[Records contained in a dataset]
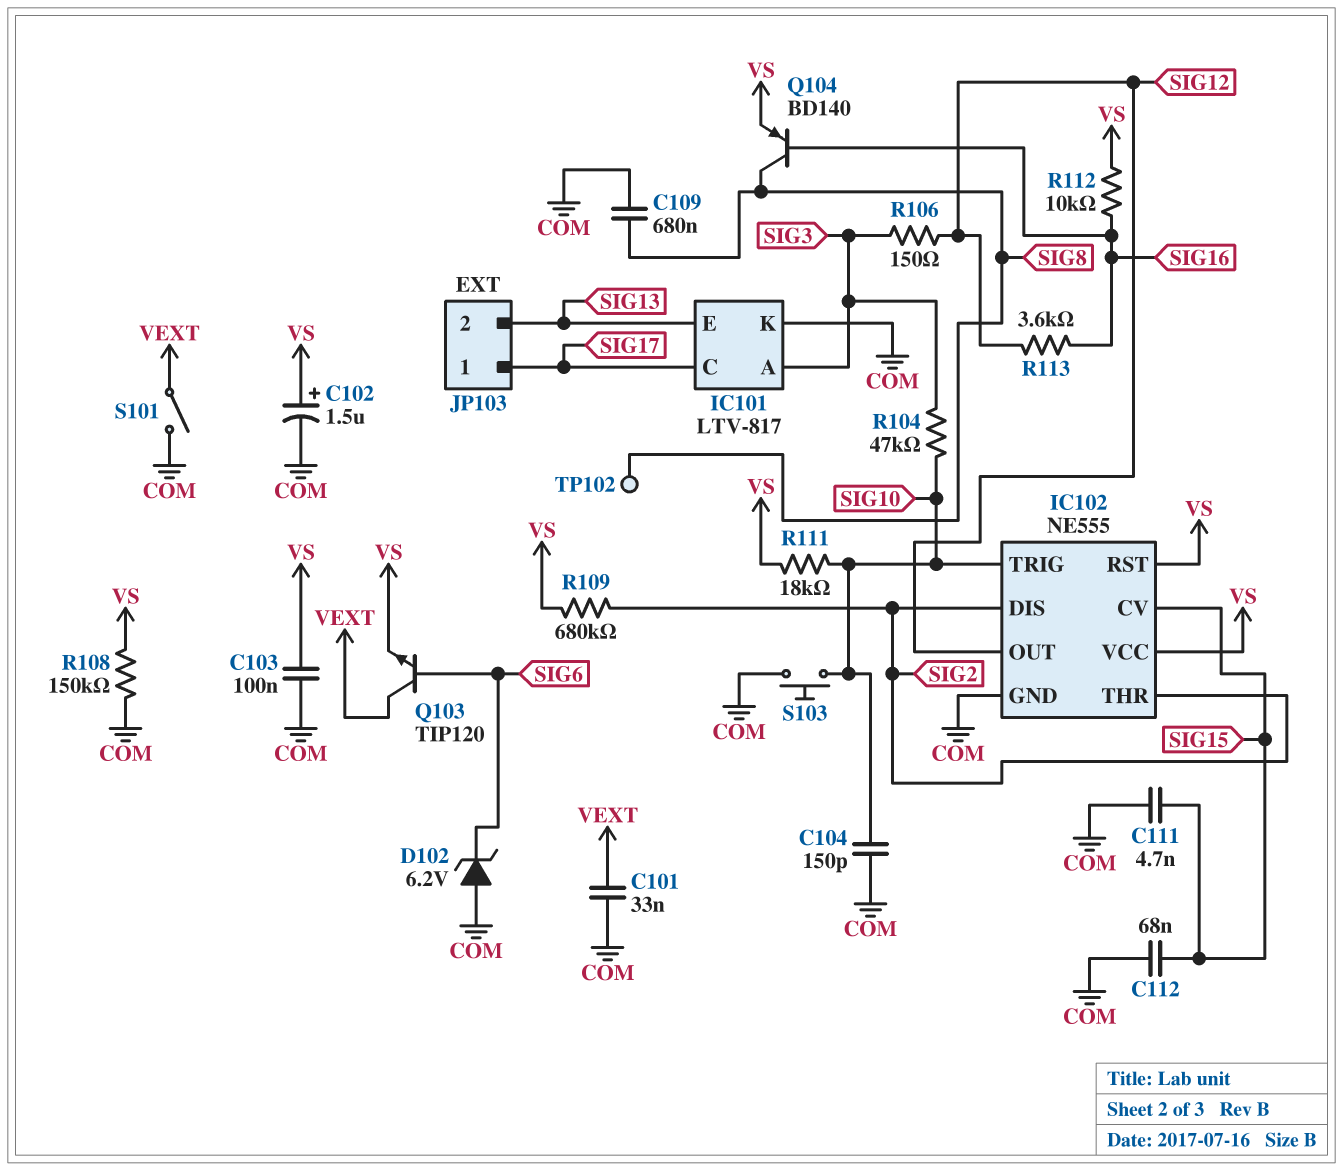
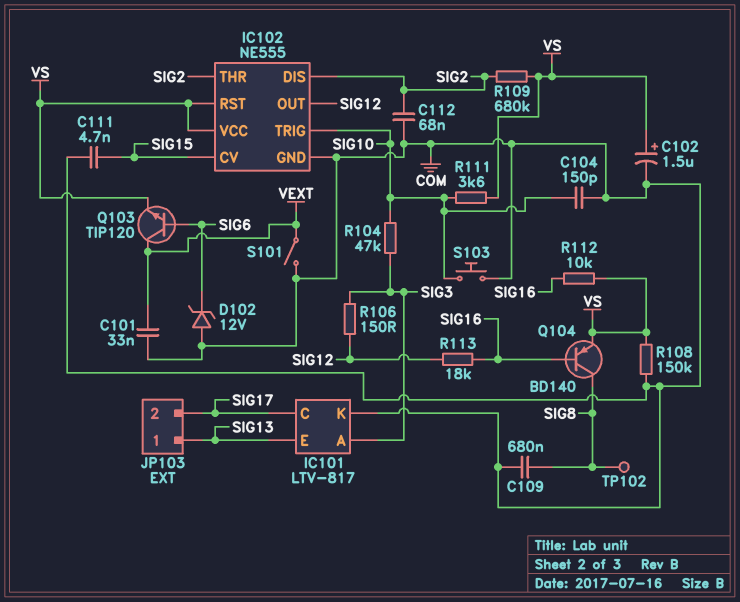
C103: 100nF (COM, VS) -> none
C112: 68nF (COM, SIG15) -> 68nF (COM, SIG2)
D102: zener 6.2V (A COM, K SIG6) -> zener 12V (A COM, K SIG6)
JP103 pin 1: SIG17 -> SIG13
JP103 pin 2: SIG13 -> SIG17
R111: 18k (SIG10, VS) -> 3.6k (SIG10, VS)
R113: 3.6k (SIG12, SIG16) -> 18k (SIG12, SIG16)

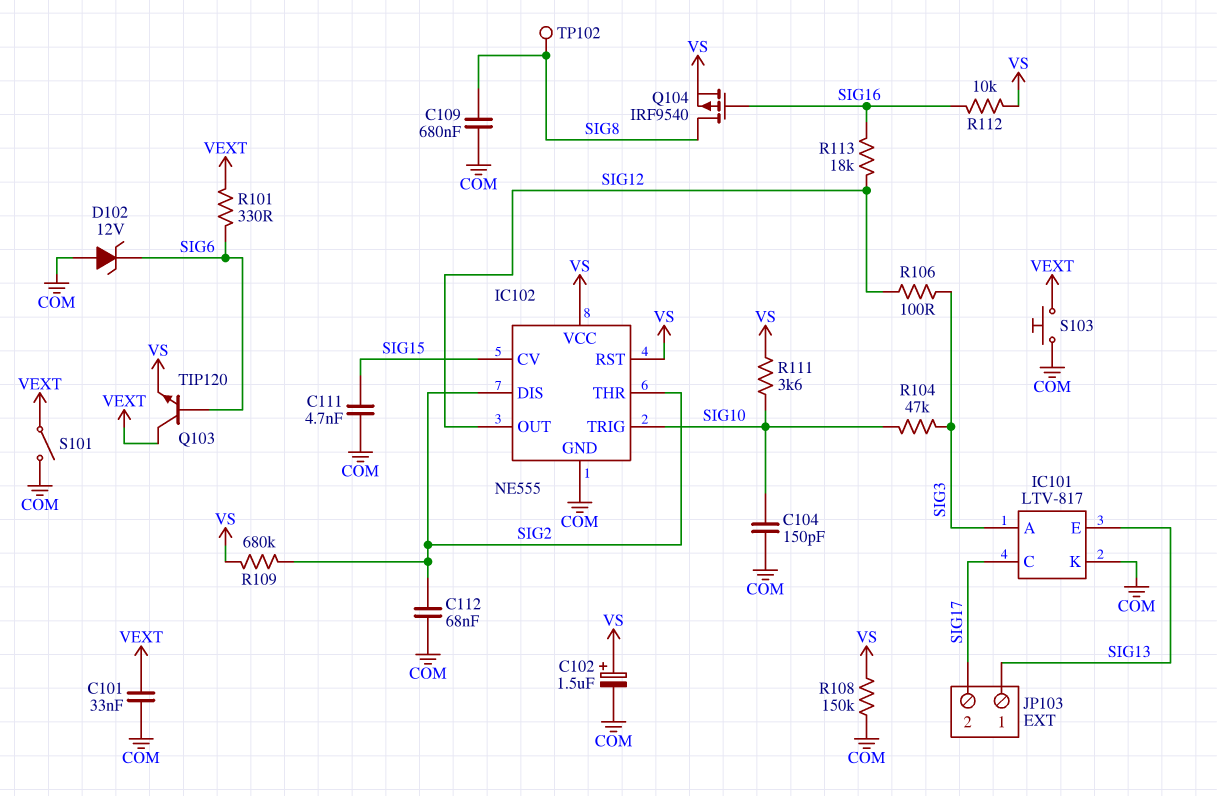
Q104: PNP BD140 (B SIG16, C SIG8, E VS) -> PMOS IRF9540 (G SIG16, D SIG8, S VS)
R101: none -> 330 (SIG6, VEXT)
R106: 150 (SIG3, SIG12) -> 100 (SIG3, SIG12)
S103: button (COM, SIG10) -> button (COM, VEXT)

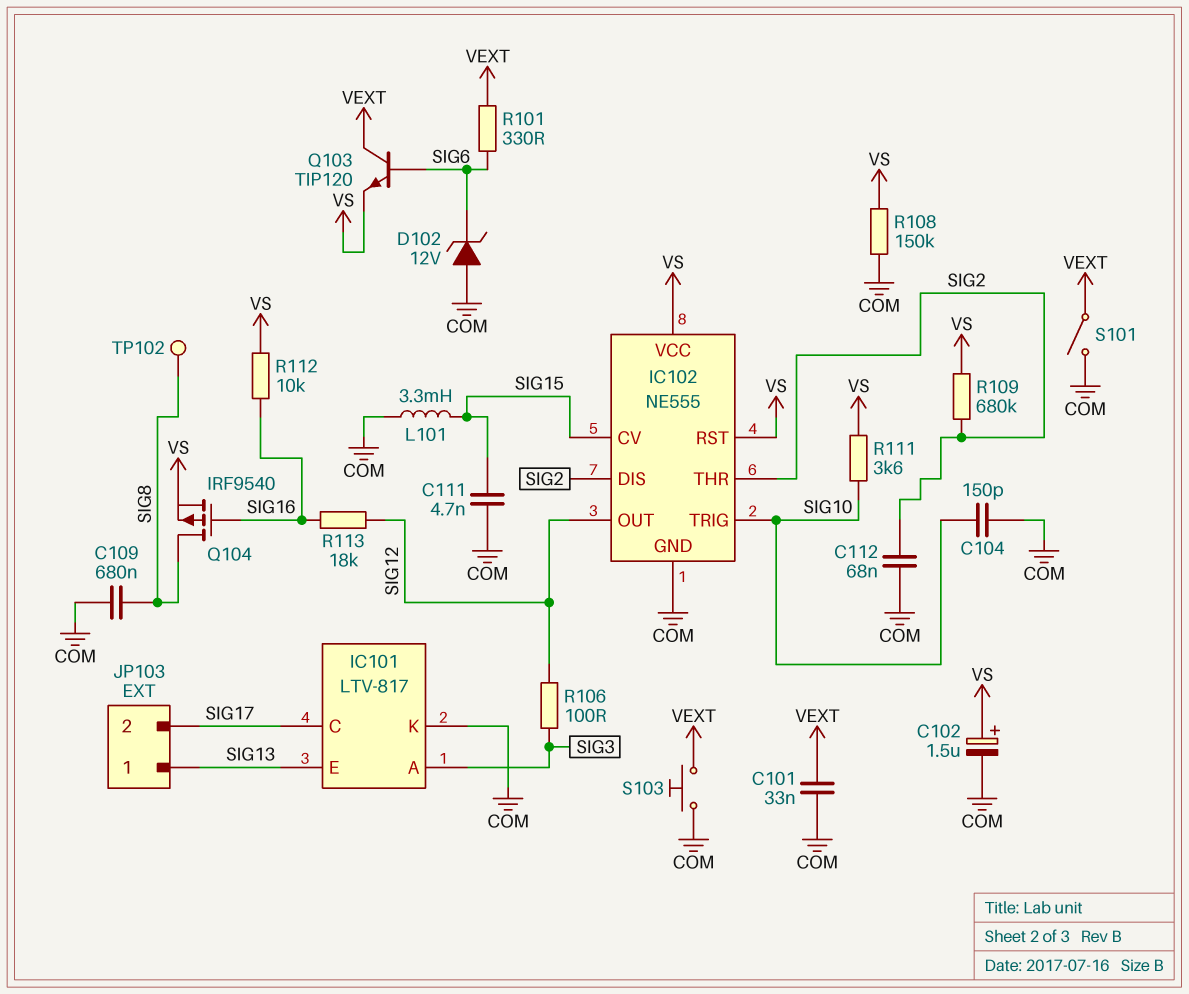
L101: none -> 3.3mH (COM, SIG15)
R104: 47k (SIG3, SIG10) -> none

● **ACTIVITY**: From the records above, show each line that contains the word "VEXT".

● **ANSWER FOR THE TASK**:
R101: none -> 330 (SIG6, VEXT)
S103: button (COM, SIG10) -> button (COM, VEXT)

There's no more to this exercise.